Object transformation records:
#####

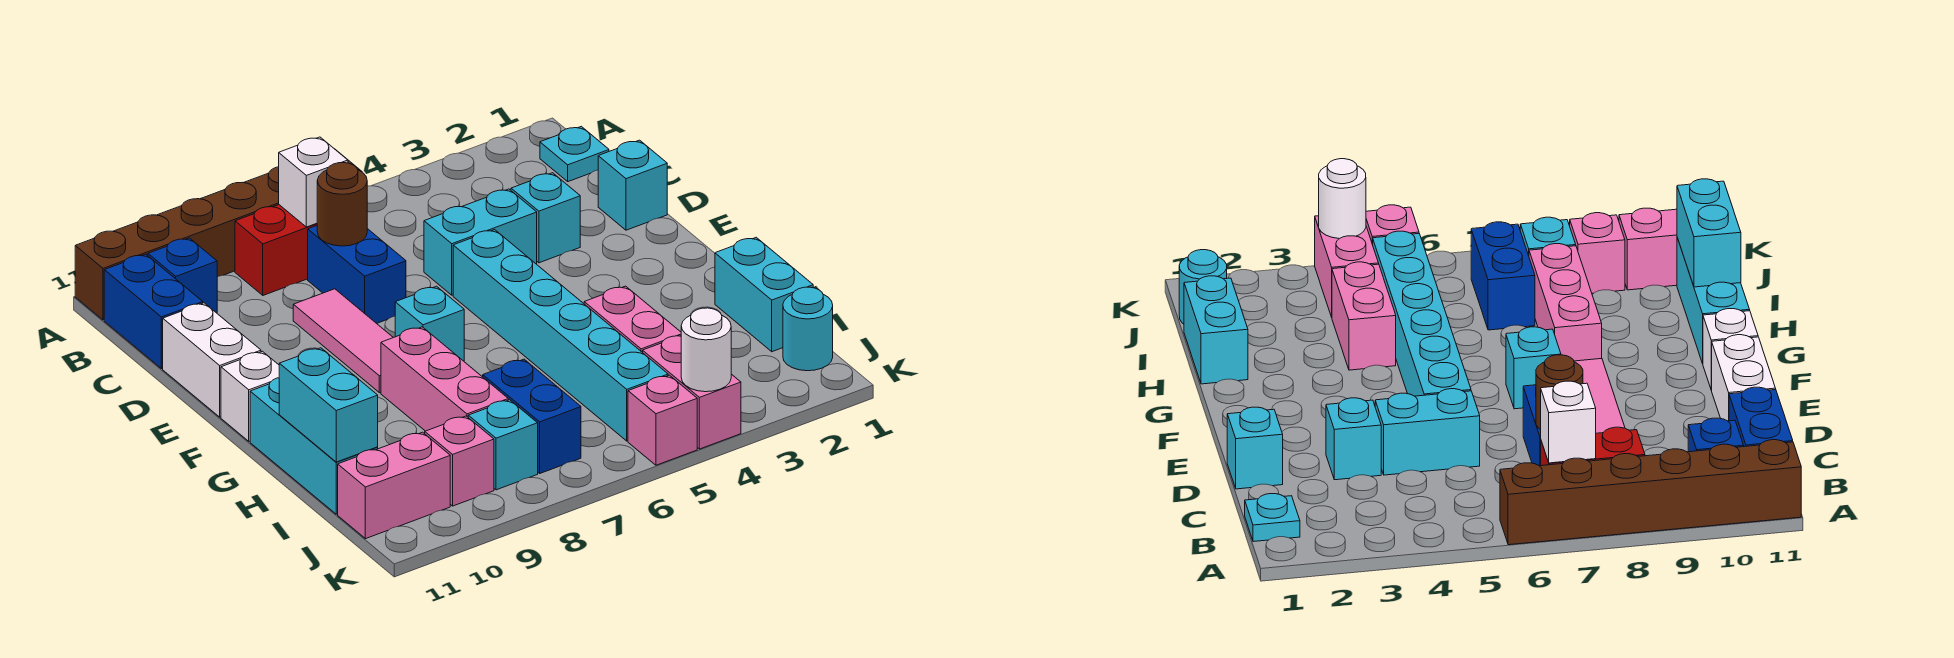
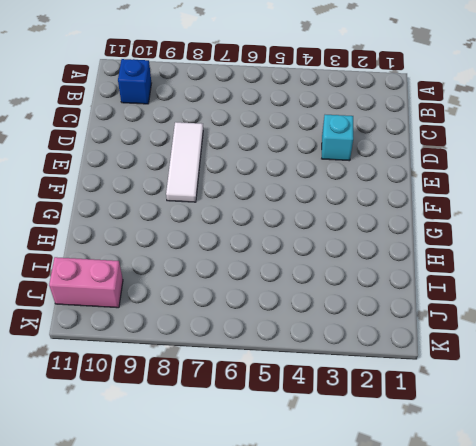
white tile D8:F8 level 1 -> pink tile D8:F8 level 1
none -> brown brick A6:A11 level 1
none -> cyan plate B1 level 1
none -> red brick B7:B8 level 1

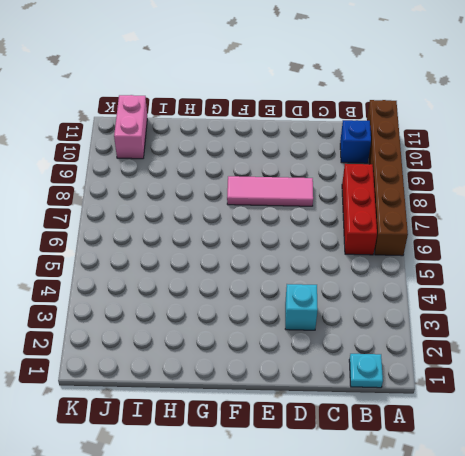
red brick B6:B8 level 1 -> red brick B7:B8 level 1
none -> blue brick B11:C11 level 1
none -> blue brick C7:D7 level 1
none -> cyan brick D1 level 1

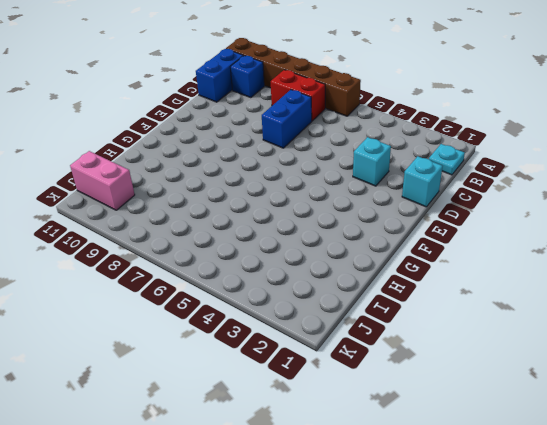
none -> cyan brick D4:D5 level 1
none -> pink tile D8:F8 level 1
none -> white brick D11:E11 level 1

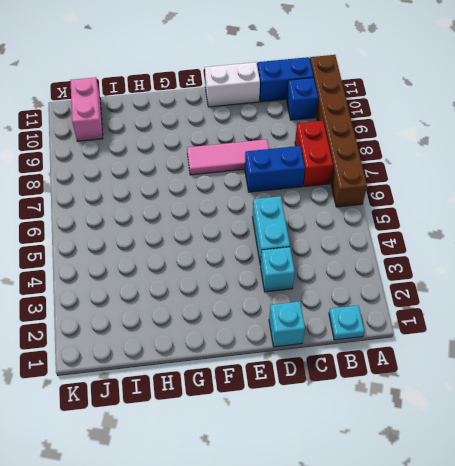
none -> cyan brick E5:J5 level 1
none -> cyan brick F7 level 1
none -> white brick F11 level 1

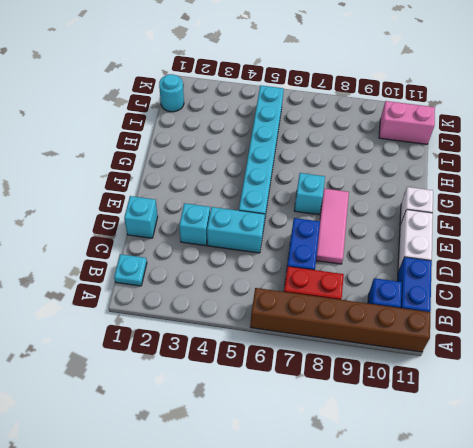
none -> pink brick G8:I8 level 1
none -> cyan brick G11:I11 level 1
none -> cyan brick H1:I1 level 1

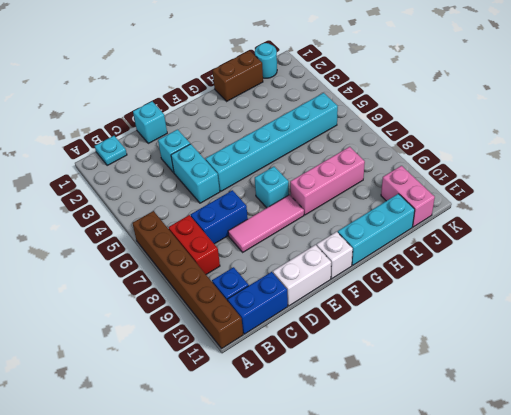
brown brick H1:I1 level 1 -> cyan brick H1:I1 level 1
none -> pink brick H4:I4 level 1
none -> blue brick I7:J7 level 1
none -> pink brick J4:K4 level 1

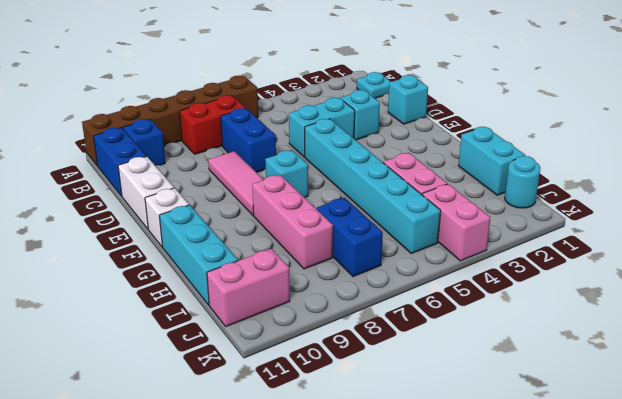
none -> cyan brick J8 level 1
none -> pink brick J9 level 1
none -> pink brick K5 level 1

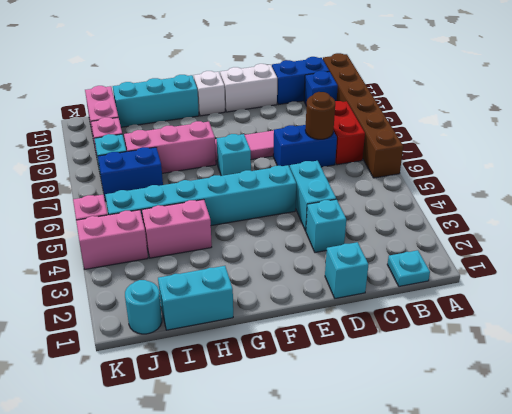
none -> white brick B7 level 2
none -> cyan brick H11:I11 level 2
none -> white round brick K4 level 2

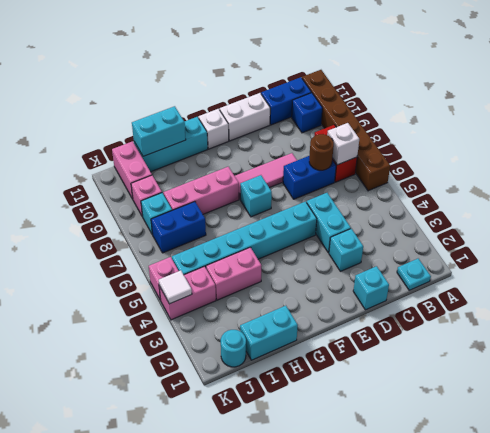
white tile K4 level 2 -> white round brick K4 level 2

#####

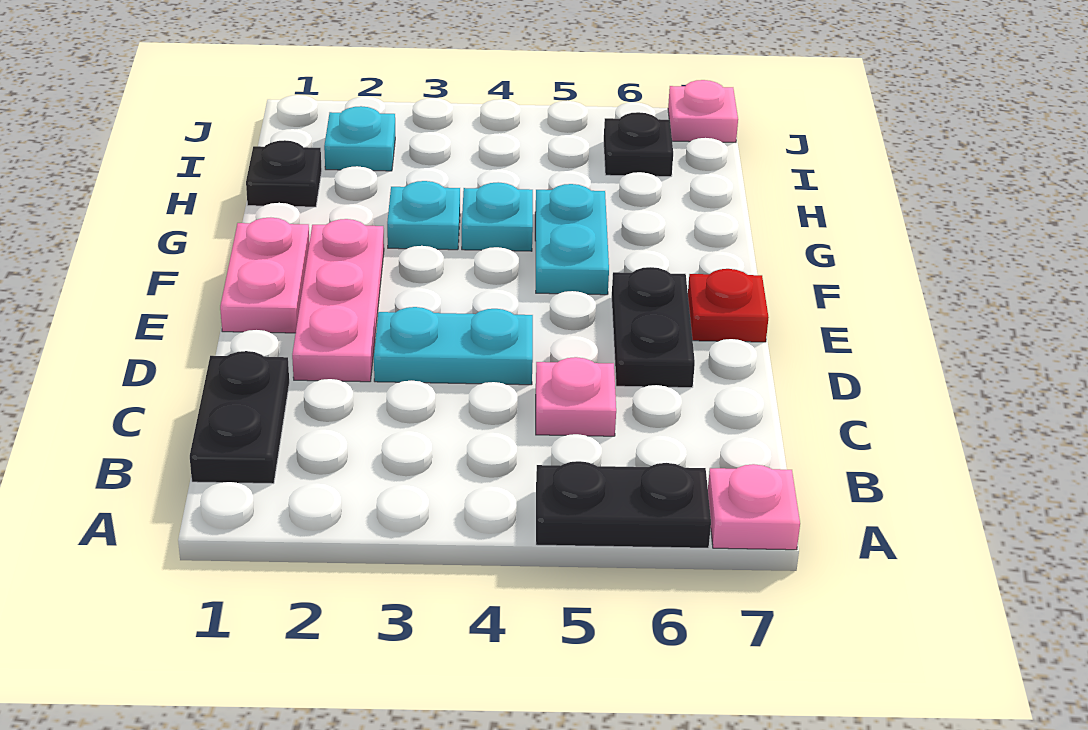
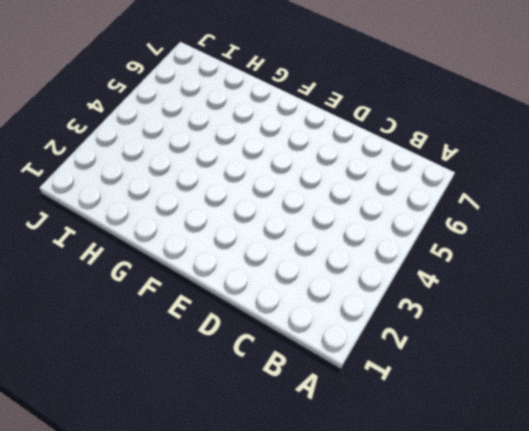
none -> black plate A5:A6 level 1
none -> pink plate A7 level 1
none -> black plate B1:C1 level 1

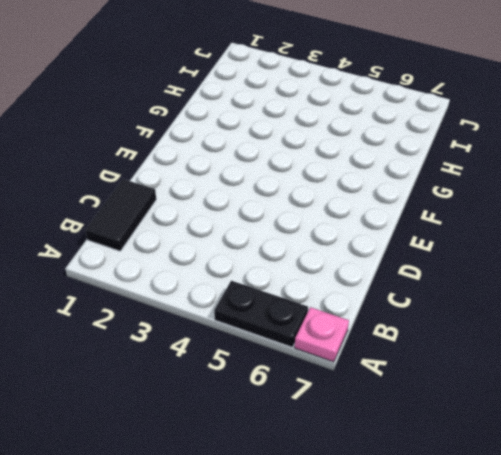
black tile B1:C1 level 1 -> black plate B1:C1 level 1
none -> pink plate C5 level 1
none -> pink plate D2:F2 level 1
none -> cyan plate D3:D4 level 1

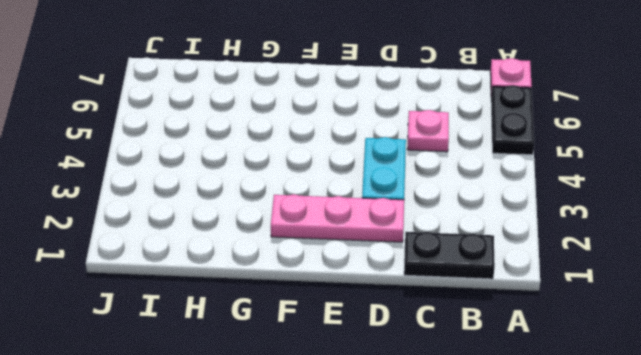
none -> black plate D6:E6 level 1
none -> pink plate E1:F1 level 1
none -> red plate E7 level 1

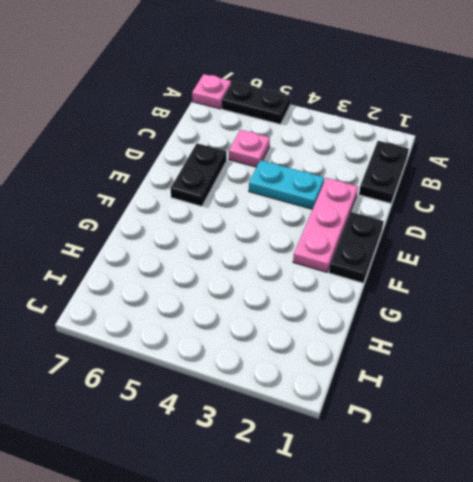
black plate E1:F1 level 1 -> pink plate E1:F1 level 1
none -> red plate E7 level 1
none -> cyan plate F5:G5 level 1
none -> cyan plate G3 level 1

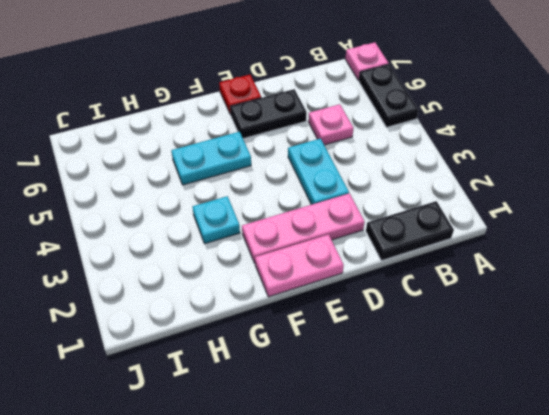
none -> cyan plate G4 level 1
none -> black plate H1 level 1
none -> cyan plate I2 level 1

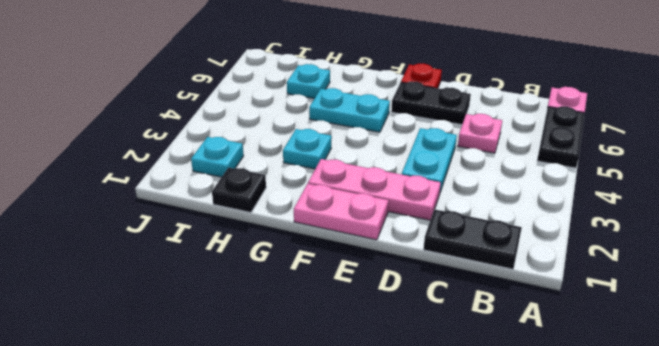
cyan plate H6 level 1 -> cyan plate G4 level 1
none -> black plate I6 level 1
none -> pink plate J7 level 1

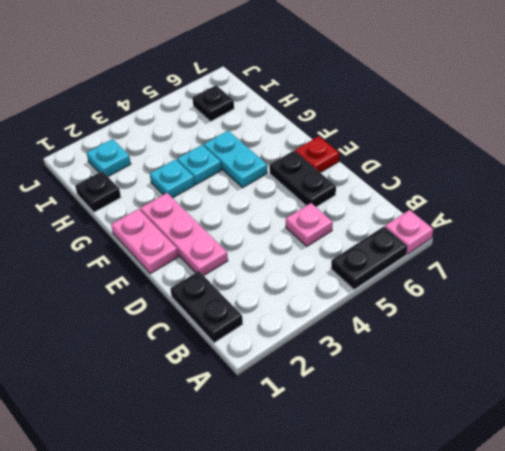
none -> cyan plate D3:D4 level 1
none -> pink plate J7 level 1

#####

* _PROMPT_:
Give nothing except how many lines of the records include "tile".

* _ANSWER_:
4